----- Data shown

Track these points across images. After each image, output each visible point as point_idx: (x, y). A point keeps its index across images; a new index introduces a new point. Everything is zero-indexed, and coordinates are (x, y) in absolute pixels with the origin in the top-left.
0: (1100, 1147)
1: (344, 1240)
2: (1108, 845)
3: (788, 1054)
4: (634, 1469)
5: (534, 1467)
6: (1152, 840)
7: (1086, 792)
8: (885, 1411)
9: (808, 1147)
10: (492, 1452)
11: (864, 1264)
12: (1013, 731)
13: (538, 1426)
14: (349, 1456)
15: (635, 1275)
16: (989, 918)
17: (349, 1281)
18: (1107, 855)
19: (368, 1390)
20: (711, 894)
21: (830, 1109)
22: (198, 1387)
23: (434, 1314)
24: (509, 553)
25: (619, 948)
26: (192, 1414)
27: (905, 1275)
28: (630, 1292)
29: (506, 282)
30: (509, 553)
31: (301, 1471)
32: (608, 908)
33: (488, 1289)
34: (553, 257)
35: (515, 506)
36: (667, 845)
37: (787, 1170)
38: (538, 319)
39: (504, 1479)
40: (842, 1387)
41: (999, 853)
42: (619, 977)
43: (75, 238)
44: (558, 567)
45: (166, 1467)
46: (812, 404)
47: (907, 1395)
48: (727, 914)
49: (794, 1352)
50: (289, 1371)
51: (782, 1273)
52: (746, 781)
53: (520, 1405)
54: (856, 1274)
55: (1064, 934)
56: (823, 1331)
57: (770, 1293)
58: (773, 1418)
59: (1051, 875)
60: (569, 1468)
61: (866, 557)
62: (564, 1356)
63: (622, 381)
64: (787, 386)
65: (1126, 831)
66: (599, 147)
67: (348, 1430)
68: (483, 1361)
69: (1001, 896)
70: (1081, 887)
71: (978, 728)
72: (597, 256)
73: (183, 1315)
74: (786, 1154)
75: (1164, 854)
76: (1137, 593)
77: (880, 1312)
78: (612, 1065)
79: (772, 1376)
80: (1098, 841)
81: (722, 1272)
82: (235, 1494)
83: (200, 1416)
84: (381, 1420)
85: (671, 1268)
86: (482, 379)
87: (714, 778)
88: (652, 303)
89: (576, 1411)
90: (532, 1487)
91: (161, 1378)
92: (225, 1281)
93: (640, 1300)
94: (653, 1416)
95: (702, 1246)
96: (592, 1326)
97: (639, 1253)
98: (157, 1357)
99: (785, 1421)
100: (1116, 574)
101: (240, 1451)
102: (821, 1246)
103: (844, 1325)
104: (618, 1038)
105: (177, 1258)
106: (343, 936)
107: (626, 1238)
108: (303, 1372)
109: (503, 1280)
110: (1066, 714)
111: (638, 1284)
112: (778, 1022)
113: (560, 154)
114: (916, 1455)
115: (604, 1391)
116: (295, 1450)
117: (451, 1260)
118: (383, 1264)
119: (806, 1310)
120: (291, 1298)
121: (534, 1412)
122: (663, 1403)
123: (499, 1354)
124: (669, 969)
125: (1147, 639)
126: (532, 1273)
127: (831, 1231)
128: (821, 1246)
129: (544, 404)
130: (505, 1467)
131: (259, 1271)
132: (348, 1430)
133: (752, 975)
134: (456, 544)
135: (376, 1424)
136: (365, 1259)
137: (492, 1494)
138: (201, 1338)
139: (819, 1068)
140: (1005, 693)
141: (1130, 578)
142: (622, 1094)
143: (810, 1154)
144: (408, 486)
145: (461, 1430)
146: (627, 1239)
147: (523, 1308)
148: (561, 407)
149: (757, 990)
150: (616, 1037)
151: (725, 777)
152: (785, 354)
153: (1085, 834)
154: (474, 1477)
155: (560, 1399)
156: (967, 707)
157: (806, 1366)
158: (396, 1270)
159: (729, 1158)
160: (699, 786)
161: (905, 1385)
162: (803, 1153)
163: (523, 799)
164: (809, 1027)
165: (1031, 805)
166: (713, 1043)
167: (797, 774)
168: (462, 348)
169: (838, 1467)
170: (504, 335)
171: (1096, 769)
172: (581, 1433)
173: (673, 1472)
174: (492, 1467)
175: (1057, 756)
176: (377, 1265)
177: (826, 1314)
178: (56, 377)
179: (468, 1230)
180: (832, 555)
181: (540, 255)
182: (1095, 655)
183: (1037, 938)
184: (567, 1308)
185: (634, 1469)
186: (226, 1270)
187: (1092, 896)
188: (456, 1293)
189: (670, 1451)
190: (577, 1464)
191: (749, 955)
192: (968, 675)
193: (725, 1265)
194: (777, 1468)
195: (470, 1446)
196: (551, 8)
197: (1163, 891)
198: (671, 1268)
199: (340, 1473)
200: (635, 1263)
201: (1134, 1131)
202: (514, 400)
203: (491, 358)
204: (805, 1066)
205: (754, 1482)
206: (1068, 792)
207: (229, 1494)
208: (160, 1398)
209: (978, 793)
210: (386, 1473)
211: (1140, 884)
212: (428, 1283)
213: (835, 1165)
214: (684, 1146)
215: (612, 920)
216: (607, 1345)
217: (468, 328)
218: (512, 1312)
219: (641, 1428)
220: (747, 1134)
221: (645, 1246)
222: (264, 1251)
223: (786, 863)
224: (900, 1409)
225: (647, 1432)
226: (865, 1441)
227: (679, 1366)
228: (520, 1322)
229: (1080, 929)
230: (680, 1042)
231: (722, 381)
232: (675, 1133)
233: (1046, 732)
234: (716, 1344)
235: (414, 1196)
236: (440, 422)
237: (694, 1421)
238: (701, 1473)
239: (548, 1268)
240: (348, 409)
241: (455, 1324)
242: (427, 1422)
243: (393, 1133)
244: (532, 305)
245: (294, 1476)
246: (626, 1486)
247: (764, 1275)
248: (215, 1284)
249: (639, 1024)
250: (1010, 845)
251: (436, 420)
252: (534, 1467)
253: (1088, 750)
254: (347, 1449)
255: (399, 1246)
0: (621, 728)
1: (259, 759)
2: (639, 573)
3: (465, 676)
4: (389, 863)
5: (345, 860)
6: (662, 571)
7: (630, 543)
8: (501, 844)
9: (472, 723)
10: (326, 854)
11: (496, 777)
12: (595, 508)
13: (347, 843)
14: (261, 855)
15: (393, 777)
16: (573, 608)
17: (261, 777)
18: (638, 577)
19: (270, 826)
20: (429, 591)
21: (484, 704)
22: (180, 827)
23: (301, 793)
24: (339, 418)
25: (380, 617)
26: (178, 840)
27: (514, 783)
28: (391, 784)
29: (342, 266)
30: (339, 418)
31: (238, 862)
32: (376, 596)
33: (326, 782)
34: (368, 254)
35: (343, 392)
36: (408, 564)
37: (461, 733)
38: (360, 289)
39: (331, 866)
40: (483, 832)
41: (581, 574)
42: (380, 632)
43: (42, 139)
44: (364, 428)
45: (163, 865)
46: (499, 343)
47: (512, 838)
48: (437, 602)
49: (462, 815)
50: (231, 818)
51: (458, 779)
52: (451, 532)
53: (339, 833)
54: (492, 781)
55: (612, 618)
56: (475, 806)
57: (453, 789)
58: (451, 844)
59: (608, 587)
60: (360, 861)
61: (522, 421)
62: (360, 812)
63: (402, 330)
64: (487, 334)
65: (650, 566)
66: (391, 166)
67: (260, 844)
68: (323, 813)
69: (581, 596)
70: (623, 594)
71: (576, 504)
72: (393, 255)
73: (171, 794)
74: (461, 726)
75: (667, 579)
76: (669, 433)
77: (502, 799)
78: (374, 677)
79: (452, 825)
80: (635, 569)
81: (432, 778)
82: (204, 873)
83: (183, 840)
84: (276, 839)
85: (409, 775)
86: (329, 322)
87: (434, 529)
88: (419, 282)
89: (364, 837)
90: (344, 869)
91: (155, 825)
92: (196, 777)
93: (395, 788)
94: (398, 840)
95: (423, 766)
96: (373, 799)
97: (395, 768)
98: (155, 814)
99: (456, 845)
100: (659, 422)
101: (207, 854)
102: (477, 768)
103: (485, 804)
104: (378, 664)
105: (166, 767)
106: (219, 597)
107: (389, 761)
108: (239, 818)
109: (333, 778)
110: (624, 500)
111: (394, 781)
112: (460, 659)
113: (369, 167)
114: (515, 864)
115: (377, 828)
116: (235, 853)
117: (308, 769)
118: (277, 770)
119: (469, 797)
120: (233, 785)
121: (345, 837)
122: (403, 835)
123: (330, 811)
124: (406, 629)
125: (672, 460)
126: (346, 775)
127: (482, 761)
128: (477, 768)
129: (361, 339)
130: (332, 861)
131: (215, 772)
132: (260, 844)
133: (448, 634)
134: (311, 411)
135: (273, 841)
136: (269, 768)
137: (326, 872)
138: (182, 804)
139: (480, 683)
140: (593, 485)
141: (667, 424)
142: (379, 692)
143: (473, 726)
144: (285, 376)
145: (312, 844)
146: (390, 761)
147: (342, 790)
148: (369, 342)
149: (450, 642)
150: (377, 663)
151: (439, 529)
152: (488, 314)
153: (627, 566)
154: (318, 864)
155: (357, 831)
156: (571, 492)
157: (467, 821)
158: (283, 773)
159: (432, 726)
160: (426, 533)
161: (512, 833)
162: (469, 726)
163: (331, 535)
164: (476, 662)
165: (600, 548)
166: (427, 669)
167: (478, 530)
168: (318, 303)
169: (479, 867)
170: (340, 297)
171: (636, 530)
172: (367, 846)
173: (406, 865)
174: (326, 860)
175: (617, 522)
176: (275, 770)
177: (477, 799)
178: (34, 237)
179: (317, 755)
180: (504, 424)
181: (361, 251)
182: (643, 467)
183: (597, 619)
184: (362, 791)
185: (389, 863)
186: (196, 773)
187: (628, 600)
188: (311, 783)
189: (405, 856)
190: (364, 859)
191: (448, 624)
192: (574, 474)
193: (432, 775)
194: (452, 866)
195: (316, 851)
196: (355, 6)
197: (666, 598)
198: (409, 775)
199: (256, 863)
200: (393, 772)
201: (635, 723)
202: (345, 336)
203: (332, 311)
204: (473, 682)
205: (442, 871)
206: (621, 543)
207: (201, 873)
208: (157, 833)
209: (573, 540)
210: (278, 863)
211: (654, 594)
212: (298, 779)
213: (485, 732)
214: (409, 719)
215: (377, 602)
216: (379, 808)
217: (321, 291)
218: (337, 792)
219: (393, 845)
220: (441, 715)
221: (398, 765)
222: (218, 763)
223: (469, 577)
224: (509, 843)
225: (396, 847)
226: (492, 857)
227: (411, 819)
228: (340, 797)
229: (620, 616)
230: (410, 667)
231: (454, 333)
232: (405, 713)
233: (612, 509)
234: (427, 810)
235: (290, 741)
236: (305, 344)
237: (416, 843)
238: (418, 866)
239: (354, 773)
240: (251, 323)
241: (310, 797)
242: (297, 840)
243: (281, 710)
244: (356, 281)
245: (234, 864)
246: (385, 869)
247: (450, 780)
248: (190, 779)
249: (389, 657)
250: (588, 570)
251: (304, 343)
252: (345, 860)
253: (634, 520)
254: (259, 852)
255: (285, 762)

----------

→ Objective:
Quote the material above from its start through the line containing "1: (344, 1240)", and nothing beyond it.

→ Complete answer:
Track these points across images. After each image, output each visible point as point_idx: (x, y). A point keeps its index across images; a new index introduces a new point. Everything is zero-indexed, and coordinates are (x, y) in absolute pixels with the origin in the top-left.
0: (1100, 1147)
1: (344, 1240)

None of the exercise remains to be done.